━━━━━ Information given ━━━━━

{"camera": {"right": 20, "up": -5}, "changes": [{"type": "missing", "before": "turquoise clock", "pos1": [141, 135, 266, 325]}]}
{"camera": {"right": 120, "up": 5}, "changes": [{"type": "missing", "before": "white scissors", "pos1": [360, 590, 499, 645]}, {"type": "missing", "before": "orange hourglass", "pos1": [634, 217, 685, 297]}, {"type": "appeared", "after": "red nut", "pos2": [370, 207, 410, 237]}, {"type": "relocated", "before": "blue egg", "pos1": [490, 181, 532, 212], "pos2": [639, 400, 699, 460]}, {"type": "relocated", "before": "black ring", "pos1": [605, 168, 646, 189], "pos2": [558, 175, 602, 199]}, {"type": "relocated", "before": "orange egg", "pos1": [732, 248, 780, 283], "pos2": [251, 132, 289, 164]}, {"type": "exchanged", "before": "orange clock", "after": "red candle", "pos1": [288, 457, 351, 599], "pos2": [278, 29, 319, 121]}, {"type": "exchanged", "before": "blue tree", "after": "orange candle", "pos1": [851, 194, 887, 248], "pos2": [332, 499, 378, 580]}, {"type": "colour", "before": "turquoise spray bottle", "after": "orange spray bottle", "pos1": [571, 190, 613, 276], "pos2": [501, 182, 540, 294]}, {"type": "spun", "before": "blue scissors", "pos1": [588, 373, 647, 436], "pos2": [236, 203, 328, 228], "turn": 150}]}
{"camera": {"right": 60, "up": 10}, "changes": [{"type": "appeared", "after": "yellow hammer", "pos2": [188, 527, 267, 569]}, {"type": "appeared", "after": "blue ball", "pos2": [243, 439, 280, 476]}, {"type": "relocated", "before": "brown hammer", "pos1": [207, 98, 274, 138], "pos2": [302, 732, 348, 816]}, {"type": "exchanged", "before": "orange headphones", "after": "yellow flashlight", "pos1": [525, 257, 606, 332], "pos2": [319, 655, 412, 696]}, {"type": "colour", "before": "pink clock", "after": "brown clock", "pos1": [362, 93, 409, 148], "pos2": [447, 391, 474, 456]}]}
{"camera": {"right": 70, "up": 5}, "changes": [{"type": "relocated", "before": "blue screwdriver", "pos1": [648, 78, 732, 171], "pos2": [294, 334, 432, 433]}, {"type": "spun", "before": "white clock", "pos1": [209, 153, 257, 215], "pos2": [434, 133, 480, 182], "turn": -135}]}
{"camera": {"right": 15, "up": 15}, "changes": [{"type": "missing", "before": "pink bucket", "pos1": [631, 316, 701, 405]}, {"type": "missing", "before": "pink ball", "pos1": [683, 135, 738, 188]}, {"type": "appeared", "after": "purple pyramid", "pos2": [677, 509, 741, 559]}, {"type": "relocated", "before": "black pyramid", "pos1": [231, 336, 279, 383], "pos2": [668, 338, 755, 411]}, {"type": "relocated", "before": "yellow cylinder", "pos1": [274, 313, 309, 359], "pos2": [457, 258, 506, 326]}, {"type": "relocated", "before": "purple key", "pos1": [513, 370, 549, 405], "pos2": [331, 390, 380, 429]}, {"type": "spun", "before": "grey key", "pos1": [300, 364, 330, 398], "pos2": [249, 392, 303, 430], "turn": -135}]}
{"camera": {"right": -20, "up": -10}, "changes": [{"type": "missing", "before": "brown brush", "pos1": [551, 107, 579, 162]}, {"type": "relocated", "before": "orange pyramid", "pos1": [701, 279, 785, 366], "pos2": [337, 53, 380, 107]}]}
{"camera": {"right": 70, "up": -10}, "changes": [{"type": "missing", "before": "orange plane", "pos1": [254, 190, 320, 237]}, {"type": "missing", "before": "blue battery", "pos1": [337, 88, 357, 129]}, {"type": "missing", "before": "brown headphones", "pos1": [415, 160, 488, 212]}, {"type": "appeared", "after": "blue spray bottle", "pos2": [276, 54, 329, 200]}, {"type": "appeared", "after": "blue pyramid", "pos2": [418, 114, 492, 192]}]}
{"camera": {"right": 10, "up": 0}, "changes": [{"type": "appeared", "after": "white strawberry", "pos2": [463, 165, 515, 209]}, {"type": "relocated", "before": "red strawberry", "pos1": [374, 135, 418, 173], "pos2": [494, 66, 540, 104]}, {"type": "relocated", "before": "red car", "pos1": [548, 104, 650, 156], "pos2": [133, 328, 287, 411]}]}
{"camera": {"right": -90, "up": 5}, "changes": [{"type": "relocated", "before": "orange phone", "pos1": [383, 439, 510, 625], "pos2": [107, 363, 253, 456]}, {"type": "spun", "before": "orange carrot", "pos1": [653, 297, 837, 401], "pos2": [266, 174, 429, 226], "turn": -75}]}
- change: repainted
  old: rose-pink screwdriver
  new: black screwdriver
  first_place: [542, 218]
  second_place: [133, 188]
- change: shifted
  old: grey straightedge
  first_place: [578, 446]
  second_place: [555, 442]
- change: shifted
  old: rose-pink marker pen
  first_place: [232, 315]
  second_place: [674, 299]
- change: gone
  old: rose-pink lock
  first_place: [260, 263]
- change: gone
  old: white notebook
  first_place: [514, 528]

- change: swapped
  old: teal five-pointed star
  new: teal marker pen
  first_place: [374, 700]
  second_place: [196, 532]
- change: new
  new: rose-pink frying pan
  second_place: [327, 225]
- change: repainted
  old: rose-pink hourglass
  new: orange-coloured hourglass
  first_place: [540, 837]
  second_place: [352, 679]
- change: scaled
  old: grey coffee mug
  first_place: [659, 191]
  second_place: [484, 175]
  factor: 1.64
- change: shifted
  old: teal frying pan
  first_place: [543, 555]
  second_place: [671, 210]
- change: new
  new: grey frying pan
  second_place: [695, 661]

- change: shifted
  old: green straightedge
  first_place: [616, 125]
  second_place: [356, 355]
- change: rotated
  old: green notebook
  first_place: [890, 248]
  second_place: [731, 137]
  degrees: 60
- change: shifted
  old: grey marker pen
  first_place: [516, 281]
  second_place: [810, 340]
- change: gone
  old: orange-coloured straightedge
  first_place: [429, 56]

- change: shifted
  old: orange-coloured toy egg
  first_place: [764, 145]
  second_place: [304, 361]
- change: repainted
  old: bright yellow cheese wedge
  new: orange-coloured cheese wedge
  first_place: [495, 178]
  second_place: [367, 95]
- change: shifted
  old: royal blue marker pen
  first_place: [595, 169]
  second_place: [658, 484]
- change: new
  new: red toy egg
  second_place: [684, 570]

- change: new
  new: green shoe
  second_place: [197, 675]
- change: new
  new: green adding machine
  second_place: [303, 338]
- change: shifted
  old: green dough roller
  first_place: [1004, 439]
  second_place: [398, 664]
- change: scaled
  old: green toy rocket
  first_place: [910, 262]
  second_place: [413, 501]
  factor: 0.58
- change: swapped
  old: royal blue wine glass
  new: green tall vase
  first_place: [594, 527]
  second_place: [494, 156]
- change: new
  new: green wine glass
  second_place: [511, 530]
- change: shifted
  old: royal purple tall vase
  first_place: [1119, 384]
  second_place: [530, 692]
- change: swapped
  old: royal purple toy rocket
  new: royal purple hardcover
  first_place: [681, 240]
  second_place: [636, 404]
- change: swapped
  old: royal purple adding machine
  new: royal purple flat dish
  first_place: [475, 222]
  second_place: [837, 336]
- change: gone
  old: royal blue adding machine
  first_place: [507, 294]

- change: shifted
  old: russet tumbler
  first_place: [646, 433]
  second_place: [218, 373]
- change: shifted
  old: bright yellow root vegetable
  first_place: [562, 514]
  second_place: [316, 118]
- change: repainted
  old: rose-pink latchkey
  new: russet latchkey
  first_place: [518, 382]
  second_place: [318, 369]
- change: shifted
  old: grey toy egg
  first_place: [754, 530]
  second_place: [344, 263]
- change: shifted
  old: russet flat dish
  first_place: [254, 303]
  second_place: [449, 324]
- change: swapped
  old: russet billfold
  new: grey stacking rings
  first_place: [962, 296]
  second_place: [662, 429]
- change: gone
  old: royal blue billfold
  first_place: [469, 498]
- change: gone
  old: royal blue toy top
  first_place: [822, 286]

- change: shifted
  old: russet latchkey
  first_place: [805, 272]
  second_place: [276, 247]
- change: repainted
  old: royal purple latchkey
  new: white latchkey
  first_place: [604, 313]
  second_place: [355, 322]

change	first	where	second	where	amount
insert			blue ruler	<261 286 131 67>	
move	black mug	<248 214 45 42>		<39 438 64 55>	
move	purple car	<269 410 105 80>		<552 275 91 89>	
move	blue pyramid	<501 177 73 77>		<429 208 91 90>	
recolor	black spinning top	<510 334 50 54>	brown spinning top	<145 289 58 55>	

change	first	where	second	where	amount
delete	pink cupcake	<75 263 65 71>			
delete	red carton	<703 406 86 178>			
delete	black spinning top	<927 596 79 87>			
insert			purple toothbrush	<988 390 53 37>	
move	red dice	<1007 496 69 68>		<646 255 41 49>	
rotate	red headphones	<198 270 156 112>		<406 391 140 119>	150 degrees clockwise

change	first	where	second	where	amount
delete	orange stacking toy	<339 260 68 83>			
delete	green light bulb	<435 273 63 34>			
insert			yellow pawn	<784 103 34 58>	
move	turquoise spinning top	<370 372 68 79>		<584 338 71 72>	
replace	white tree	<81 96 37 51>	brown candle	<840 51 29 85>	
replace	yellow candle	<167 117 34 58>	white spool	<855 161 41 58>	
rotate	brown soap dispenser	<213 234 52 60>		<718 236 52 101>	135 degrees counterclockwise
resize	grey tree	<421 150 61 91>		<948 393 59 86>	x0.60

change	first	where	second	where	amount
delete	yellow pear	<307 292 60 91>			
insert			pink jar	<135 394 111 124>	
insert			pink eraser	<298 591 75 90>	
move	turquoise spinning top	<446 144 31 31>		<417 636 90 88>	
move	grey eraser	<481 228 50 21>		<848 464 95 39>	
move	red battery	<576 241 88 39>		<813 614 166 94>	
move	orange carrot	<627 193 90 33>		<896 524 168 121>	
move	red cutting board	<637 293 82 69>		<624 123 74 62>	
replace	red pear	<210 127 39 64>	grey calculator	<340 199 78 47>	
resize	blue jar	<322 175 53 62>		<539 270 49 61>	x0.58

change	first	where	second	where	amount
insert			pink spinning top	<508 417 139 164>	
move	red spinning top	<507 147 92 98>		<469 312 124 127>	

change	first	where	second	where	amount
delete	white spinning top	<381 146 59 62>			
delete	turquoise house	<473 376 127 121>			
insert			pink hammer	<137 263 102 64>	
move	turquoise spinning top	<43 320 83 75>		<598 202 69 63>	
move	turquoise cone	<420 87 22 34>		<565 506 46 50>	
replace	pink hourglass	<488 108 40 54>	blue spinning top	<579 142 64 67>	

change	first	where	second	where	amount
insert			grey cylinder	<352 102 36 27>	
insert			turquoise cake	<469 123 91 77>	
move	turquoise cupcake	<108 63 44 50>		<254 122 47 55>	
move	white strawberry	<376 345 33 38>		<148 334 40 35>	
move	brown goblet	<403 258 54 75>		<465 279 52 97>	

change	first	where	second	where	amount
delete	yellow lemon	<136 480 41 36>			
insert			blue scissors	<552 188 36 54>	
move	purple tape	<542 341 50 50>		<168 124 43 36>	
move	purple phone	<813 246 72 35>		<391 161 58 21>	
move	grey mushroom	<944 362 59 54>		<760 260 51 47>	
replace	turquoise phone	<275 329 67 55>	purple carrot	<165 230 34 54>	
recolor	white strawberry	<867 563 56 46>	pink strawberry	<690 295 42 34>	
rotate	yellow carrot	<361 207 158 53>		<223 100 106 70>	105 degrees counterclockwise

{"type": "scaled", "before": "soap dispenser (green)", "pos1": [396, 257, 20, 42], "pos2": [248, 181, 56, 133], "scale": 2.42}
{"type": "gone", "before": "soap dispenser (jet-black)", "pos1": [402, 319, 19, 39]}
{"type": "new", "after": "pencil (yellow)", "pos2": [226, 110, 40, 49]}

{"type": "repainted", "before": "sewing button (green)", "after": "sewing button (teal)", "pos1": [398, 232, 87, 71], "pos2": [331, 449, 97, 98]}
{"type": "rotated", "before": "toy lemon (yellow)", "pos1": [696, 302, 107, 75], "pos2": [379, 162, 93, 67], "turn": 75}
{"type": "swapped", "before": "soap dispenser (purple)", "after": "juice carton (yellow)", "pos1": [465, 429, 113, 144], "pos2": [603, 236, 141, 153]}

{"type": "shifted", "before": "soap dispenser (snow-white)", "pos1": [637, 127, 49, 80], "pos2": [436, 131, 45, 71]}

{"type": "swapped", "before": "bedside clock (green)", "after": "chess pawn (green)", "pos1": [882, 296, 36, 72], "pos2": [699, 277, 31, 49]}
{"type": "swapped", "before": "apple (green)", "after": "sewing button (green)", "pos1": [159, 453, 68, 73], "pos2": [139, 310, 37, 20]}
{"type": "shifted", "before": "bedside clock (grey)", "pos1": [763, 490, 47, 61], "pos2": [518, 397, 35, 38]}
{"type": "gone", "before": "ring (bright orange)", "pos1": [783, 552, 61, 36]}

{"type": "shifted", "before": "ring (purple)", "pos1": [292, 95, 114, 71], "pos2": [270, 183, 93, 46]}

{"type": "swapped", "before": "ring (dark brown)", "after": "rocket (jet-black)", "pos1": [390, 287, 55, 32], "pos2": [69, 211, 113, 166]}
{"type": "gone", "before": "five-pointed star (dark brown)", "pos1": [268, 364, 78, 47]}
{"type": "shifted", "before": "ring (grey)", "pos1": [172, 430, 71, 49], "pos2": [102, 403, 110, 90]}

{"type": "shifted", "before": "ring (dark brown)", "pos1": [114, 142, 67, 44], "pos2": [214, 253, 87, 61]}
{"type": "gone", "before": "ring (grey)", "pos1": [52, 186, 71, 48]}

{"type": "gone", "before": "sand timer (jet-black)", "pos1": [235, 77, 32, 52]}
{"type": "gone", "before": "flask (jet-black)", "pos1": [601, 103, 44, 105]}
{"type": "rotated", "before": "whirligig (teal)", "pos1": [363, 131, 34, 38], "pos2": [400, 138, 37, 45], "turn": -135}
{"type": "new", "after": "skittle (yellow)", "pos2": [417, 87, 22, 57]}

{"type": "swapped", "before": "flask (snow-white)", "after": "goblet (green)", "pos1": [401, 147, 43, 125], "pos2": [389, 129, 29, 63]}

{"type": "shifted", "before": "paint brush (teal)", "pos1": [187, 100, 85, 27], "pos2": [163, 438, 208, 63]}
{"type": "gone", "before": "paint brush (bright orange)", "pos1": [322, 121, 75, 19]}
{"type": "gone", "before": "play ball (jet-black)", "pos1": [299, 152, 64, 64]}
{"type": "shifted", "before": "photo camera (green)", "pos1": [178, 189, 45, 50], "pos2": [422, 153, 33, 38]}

━━━━━

Retype exactly the lines of the data above that fall between the line with "old: white notebook" and the line with "second_place: [352, 679]", inclusive, and add nothing.

  old: white notebook
  first_place: [514, 528]

- change: swapped
  old: teal five-pointed star
  new: teal marker pen
  first_place: [374, 700]
  second_place: [196, 532]
- change: new
  new: rose-pink frying pan
  second_place: [327, 225]
- change: repainted
  old: rose-pink hourglass
  new: orange-coloured hourglass
  first_place: [540, 837]
  second_place: [352, 679]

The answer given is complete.